Coordinate-based change listings:
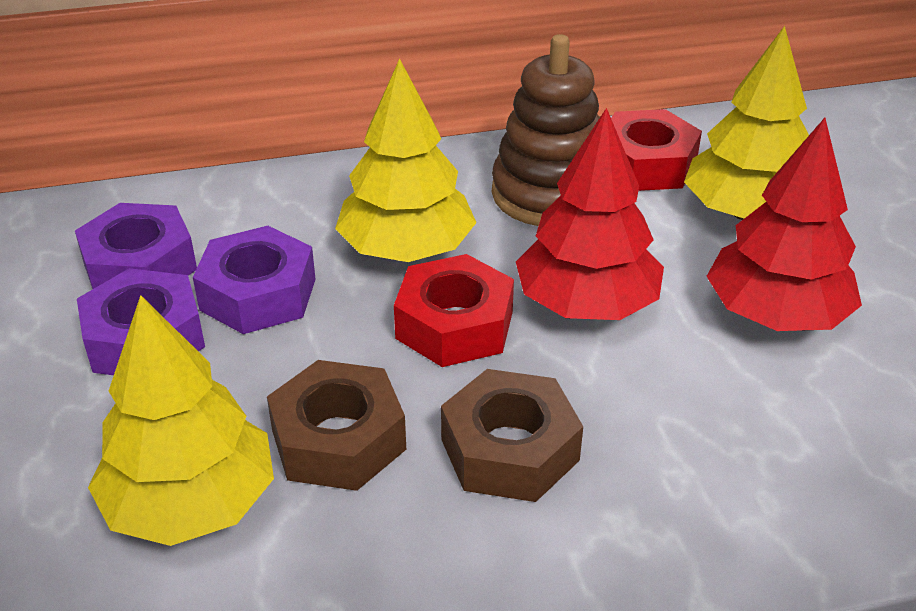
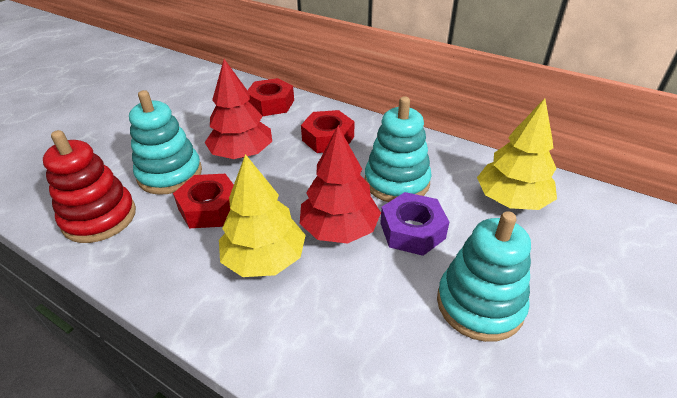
brown nut: 2 -> 0
brown stacking toy: 1 -> 0
purple nut: 3 -> 1
red nut: 2 -> 3
red stacking toy: 0 -> 1
turquoise stacking toy: 0 -> 3
yellow tree: 3 -> 2

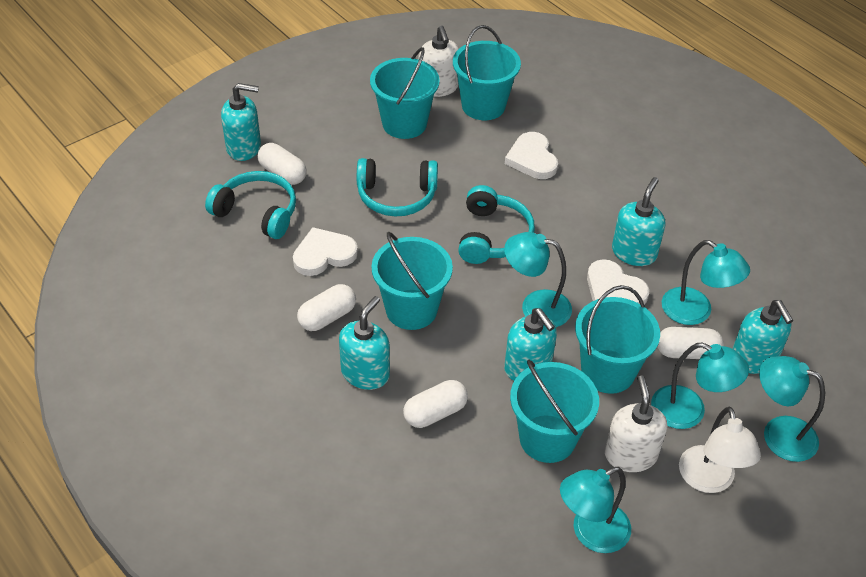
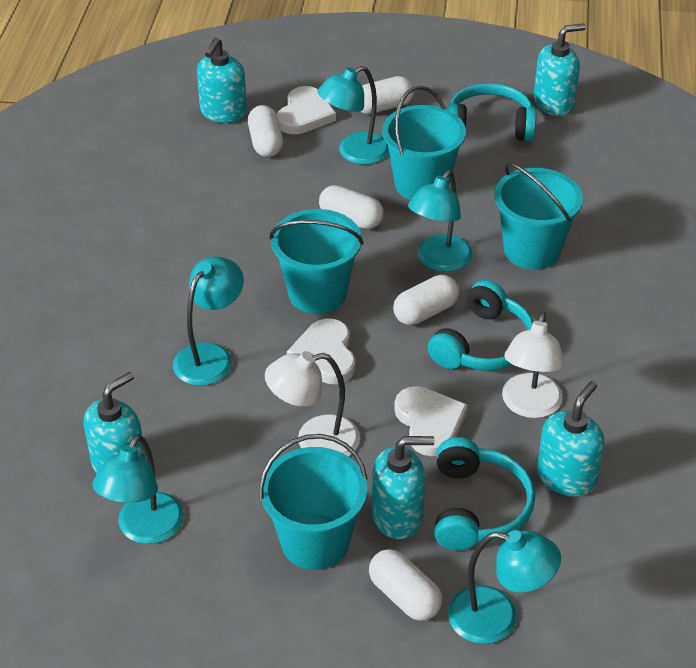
turquoise bucket: 5 -> 4
white capsule: 4 -> 5
white lamp: 1 -> 2
white soap dispenser: 2 -> 0

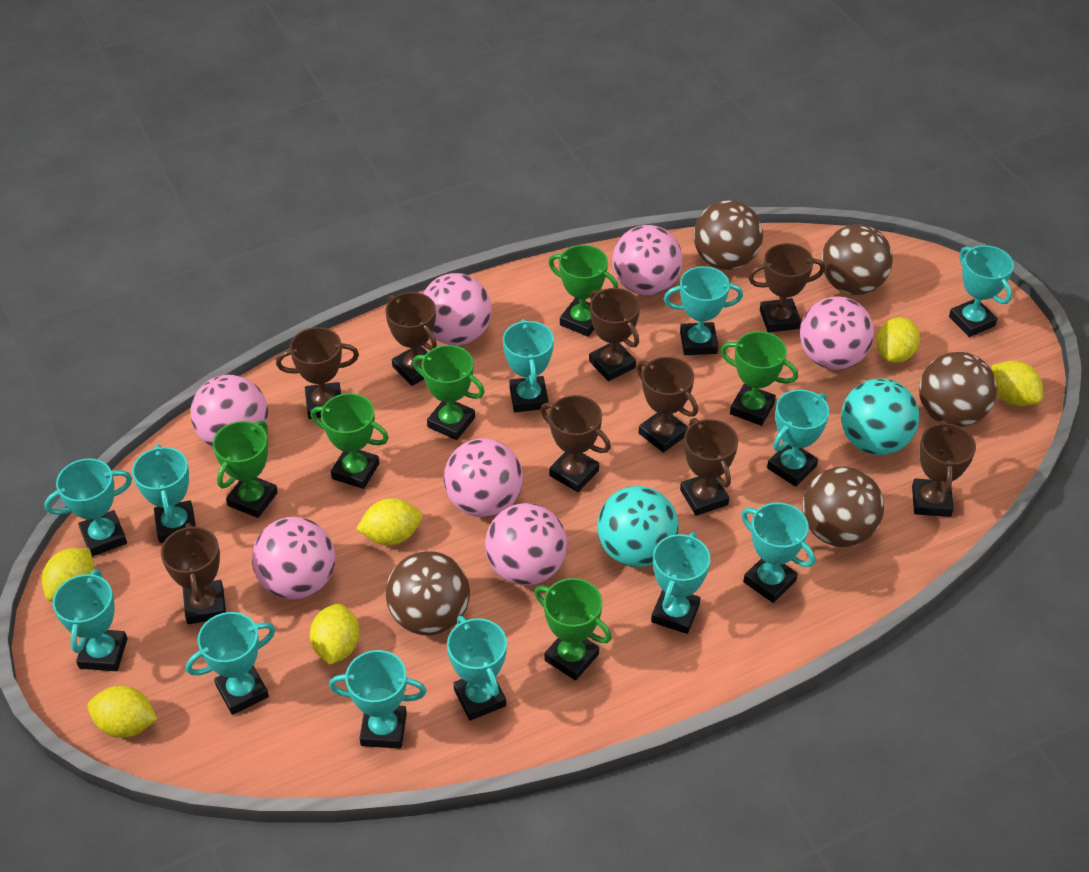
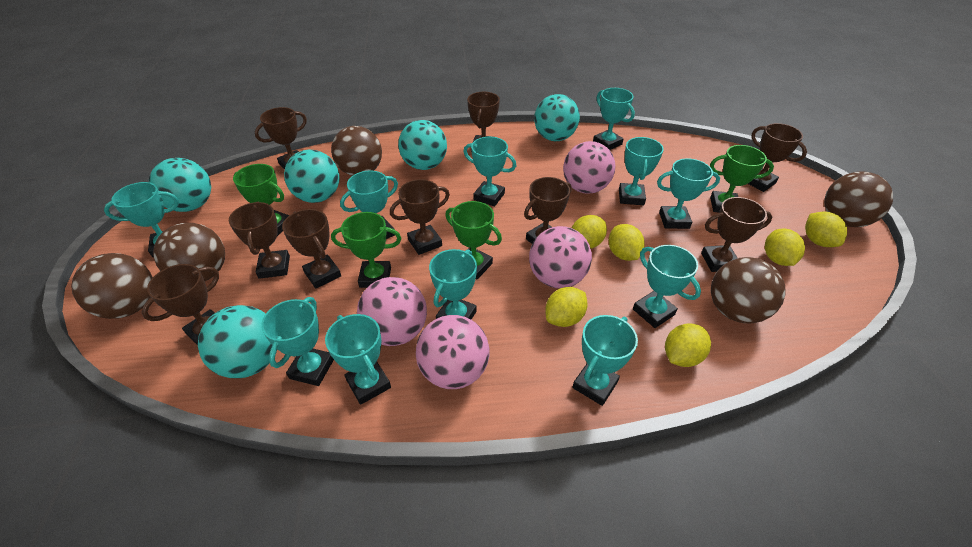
green trophy: 6 -> 4
pink ball: 7 -> 4
turquoise ball: 2 -> 5
turquoise trophy: 12 -> 11

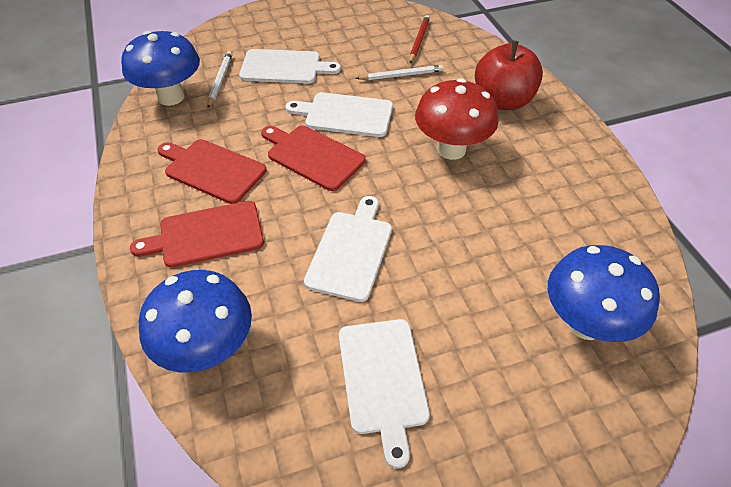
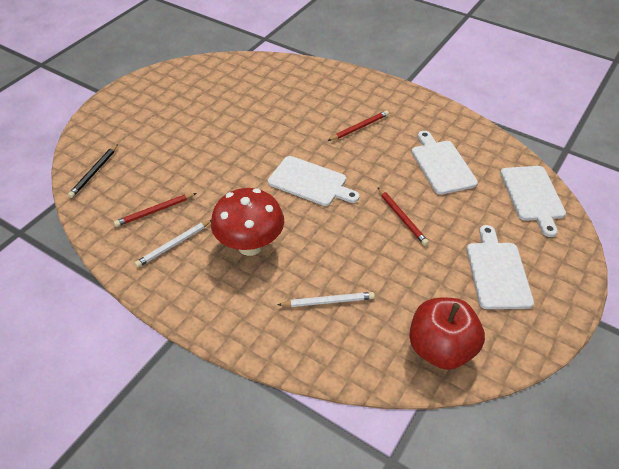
black pencil: 0 -> 1
blue mushroom: 3 -> 0
red cutting board: 3 -> 0
red pencil: 1 -> 3

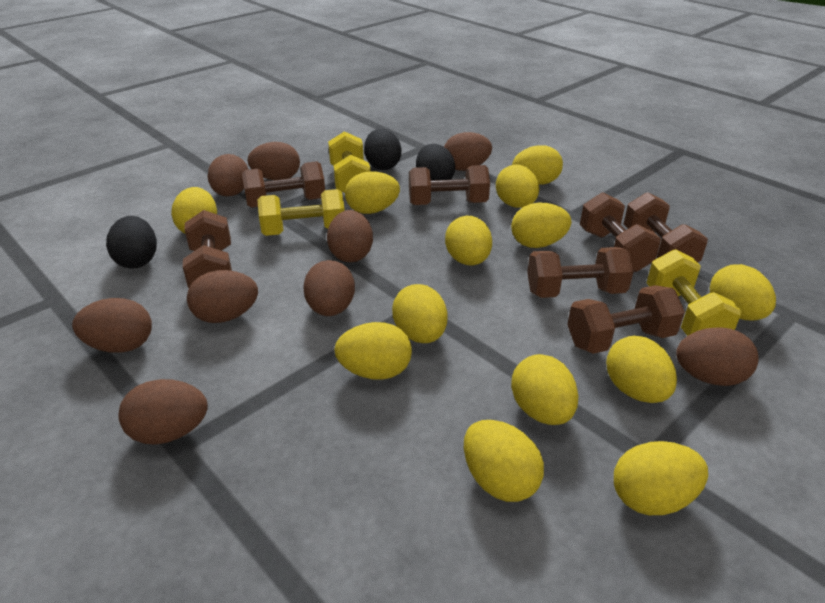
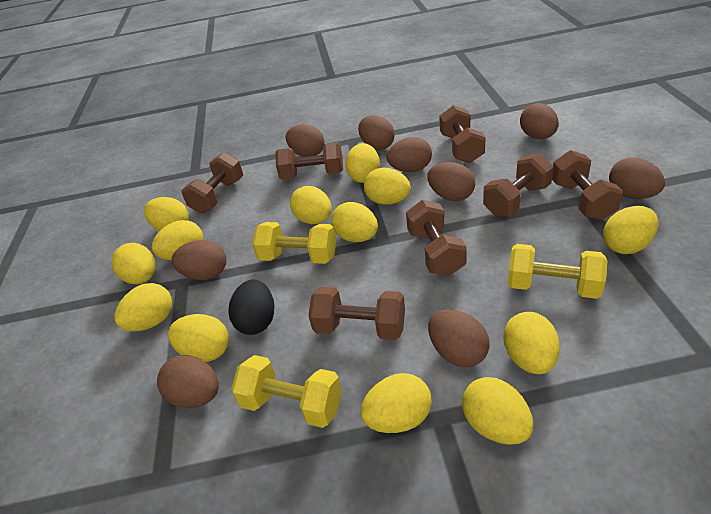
black egg: 3 -> 1

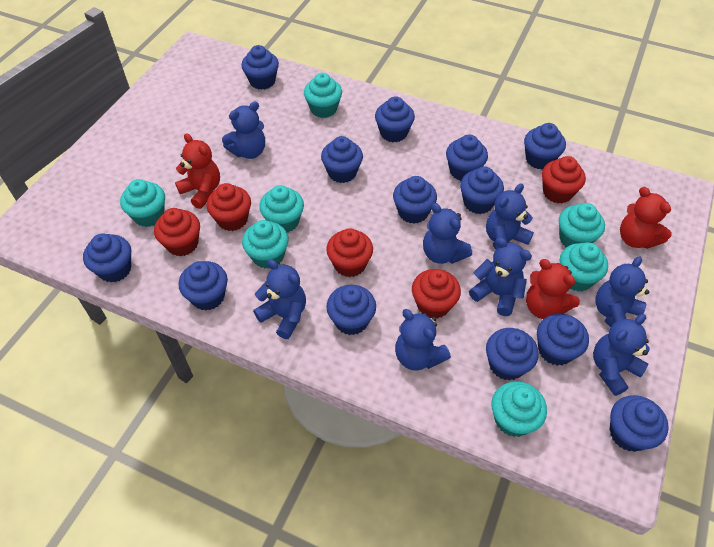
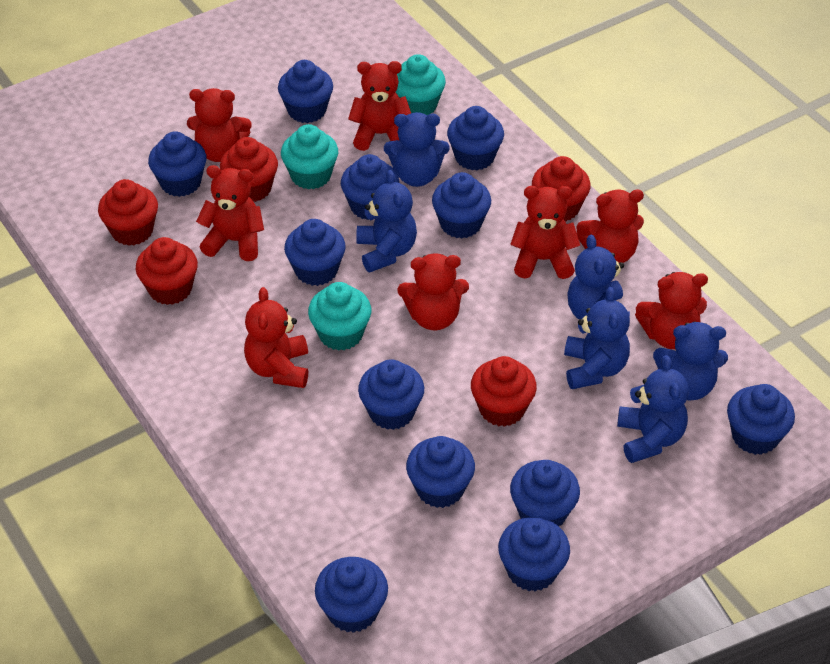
blue cupcake: 13 -> 12
blue teddy bear: 8 -> 6
red teddy bear: 3 -> 8
turquoise cupcake: 7 -> 3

### Task directions
Each line holding "cupcake" in the records should be copied out.

### Answer to this task
blue cupcake: 13 -> 12
turquoise cupcake: 7 -> 3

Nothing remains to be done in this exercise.